Aim of the task:
Print out the full listing exactly as it reads.

Dataset extract:

[Start of Attachment]

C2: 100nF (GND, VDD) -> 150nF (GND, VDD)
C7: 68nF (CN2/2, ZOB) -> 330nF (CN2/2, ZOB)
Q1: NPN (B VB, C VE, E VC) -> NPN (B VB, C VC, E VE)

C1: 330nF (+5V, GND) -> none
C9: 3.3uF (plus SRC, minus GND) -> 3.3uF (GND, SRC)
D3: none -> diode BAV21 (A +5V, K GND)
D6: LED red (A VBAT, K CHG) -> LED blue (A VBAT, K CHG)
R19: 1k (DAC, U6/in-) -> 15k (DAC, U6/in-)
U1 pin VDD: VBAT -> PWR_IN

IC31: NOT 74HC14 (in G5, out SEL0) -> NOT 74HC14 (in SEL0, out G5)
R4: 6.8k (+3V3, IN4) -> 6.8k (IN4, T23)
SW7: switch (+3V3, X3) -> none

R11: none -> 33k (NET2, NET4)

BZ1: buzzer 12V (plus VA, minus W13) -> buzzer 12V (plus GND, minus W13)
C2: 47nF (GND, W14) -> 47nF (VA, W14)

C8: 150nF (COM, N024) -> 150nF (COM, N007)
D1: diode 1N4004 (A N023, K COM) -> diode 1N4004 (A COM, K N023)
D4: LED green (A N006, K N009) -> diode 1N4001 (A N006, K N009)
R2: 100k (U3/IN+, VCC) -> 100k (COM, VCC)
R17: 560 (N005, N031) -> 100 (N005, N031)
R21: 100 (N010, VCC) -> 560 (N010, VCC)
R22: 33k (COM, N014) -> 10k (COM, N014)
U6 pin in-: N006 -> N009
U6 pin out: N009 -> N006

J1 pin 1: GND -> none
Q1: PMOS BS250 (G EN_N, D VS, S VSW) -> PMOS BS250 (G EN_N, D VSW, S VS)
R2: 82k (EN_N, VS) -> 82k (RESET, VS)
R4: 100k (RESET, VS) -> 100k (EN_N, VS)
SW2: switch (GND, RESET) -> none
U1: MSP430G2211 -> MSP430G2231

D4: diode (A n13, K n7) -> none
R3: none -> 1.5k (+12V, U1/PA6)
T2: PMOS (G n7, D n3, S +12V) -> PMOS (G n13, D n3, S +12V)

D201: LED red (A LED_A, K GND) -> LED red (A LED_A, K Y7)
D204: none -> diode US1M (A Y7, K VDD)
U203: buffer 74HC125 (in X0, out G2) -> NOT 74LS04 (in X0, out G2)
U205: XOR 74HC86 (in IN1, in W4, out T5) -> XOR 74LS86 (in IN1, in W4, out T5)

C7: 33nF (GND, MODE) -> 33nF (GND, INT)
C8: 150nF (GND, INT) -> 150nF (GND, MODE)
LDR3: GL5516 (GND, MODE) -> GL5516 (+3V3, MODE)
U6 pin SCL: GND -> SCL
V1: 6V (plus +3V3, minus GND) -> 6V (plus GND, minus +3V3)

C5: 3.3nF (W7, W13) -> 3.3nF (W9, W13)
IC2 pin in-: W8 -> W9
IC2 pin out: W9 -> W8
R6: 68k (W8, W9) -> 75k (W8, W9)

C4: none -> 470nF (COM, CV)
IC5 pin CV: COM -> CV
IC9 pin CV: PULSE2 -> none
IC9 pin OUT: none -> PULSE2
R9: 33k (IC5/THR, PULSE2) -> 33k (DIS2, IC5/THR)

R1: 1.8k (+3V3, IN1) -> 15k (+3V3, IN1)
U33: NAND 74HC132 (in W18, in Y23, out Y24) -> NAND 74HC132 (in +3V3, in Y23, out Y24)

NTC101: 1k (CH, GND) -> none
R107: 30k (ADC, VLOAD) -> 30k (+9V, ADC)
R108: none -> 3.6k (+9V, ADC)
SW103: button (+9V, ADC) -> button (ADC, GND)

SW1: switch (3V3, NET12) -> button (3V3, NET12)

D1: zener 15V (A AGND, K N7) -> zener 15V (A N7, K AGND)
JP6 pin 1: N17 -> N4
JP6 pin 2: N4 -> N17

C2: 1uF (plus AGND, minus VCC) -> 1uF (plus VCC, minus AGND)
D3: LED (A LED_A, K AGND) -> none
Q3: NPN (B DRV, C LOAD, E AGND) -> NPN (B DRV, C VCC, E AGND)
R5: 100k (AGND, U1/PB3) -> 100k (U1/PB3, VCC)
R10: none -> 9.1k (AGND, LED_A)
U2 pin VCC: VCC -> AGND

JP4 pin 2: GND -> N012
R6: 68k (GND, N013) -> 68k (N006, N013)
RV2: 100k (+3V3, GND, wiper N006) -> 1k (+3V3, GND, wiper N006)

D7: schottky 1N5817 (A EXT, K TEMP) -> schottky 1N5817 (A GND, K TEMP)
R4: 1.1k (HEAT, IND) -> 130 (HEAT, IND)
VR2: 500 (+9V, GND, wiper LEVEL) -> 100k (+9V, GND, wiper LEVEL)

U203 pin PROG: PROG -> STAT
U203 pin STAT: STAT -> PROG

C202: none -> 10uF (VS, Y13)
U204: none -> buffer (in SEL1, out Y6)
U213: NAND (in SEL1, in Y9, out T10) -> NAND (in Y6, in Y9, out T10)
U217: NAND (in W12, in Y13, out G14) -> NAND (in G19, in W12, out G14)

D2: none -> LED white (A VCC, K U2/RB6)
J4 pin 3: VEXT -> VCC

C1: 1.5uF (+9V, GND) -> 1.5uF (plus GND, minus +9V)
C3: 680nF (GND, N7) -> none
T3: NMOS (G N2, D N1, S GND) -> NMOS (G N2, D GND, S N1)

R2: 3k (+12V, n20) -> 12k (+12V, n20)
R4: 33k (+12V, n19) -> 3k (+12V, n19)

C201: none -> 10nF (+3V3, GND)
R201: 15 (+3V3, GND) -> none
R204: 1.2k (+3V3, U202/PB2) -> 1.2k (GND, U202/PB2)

[End of Attachment]

Output for this exercise:
C2: 100nF (GND, VDD) -> 150nF (GND, VDD)
C7: 68nF (CN2/2, ZOB) -> 330nF (CN2/2, ZOB)
Q1: NPN (B VB, C VE, E VC) -> NPN (B VB, C VC, E VE)

C1: 330nF (+5V, GND) -> none
C9: 3.3uF (plus SRC, minus GND) -> 3.3uF (GND, SRC)
D3: none -> diode BAV21 (A +5V, K GND)
D6: LED red (A VBAT, K CHG) -> LED blue (A VBAT, K CHG)
R19: 1k (DAC, U6/in-) -> 15k (DAC, U6/in-)
U1 pin VDD: VBAT -> PWR_IN

IC31: NOT 74HC14 (in G5, out SEL0) -> NOT 74HC14 (in SEL0, out G5)
R4: 6.8k (+3V3, IN4) -> 6.8k (IN4, T23)
SW7: switch (+3V3, X3) -> none

R11: none -> 33k (NET2, NET4)

BZ1: buzzer 12V (plus VA, minus W13) -> buzzer 12V (plus GND, minus W13)
C2: 47nF (GND, W14) -> 47nF (VA, W14)

C8: 150nF (COM, N024) -> 150nF (COM, N007)
D1: diode 1N4004 (A N023, K COM) -> diode 1N4004 (A COM, K N023)
D4: LED green (A N006, K N009) -> diode 1N4001 (A N006, K N009)
R2: 100k (U3/IN+, VCC) -> 100k (COM, VCC)
R17: 560 (N005, N031) -> 100 (N005, N031)
R21: 100 (N010, VCC) -> 560 (N010, VCC)
R22: 33k (COM, N014) -> 10k (COM, N014)
U6 pin in-: N006 -> N009
U6 pin out: N009 -> N006

J1 pin 1: GND -> none
Q1: PMOS BS250 (G EN_N, D VS, S VSW) -> PMOS BS250 (G EN_N, D VSW, S VS)
R2: 82k (EN_N, VS) -> 82k (RESET, VS)
R4: 100k (RESET, VS) -> 100k (EN_N, VS)
SW2: switch (GND, RESET) -> none
U1: MSP430G2211 -> MSP430G2231

D4: diode (A n13, K n7) -> none
R3: none -> 1.5k (+12V, U1/PA6)
T2: PMOS (G n7, D n3, S +12V) -> PMOS (G n13, D n3, S +12V)

D201: LED red (A LED_A, K GND) -> LED red (A LED_A, K Y7)
D204: none -> diode US1M (A Y7, K VDD)
U203: buffer 74HC125 (in X0, out G2) -> NOT 74LS04 (in X0, out G2)
U205: XOR 74HC86 (in IN1, in W4, out T5) -> XOR 74LS86 (in IN1, in W4, out T5)

C7: 33nF (GND, MODE) -> 33nF (GND, INT)
C8: 150nF (GND, INT) -> 150nF (GND, MODE)
LDR3: GL5516 (GND, MODE) -> GL5516 (+3V3, MODE)
U6 pin SCL: GND -> SCL
V1: 6V (plus +3V3, minus GND) -> 6V (plus GND, minus +3V3)

C5: 3.3nF (W7, W13) -> 3.3nF (W9, W13)
IC2 pin in-: W8 -> W9
IC2 pin out: W9 -> W8
R6: 68k (W8, W9) -> 75k (W8, W9)

C4: none -> 470nF (COM, CV)
IC5 pin CV: COM -> CV
IC9 pin CV: PULSE2 -> none
IC9 pin OUT: none -> PULSE2
R9: 33k (IC5/THR, PULSE2) -> 33k (DIS2, IC5/THR)

R1: 1.8k (+3V3, IN1) -> 15k (+3V3, IN1)
U33: NAND 74HC132 (in W18, in Y23, out Y24) -> NAND 74HC132 (in +3V3, in Y23, out Y24)

NTC101: 1k (CH, GND) -> none
R107: 30k (ADC, VLOAD) -> 30k (+9V, ADC)
R108: none -> 3.6k (+9V, ADC)
SW103: button (+9V, ADC) -> button (ADC, GND)

SW1: switch (3V3, NET12) -> button (3V3, NET12)

D1: zener 15V (A AGND, K N7) -> zener 15V (A N7, K AGND)
JP6 pin 1: N17 -> N4
JP6 pin 2: N4 -> N17

C2: 1uF (plus AGND, minus VCC) -> 1uF (plus VCC, minus AGND)
D3: LED (A LED_A, K AGND) -> none
Q3: NPN (B DRV, C LOAD, E AGND) -> NPN (B DRV, C VCC, E AGND)
R5: 100k (AGND, U1/PB3) -> 100k (U1/PB3, VCC)
R10: none -> 9.1k (AGND, LED_A)
U2 pin VCC: VCC -> AGND

JP4 pin 2: GND -> N012
R6: 68k (GND, N013) -> 68k (N006, N013)
RV2: 100k (+3V3, GND, wiper N006) -> 1k (+3V3, GND, wiper N006)

D7: schottky 1N5817 (A EXT, K TEMP) -> schottky 1N5817 (A GND, K TEMP)
R4: 1.1k (HEAT, IND) -> 130 (HEAT, IND)
VR2: 500 (+9V, GND, wiper LEVEL) -> 100k (+9V, GND, wiper LEVEL)

U203 pin PROG: PROG -> STAT
U203 pin STAT: STAT -> PROG

C202: none -> 10uF (VS, Y13)
U204: none -> buffer (in SEL1, out Y6)
U213: NAND (in SEL1, in Y9, out T10) -> NAND (in Y6, in Y9, out T10)
U217: NAND (in W12, in Y13, out G14) -> NAND (in G19, in W12, out G14)

D2: none -> LED white (A VCC, K U2/RB6)
J4 pin 3: VEXT -> VCC

C1: 1.5uF (+9V, GND) -> 1.5uF (plus GND, minus +9V)
C3: 680nF (GND, N7) -> none
T3: NMOS (G N2, D N1, S GND) -> NMOS (G N2, D GND, S N1)

R2: 3k (+12V, n20) -> 12k (+12V, n20)
R4: 33k (+12V, n19) -> 3k (+12V, n19)

C201: none -> 10nF (+3V3, GND)
R201: 15 (+3V3, GND) -> none
R204: 1.2k (+3V3, U202/PB2) -> 1.2k (GND, U202/PB2)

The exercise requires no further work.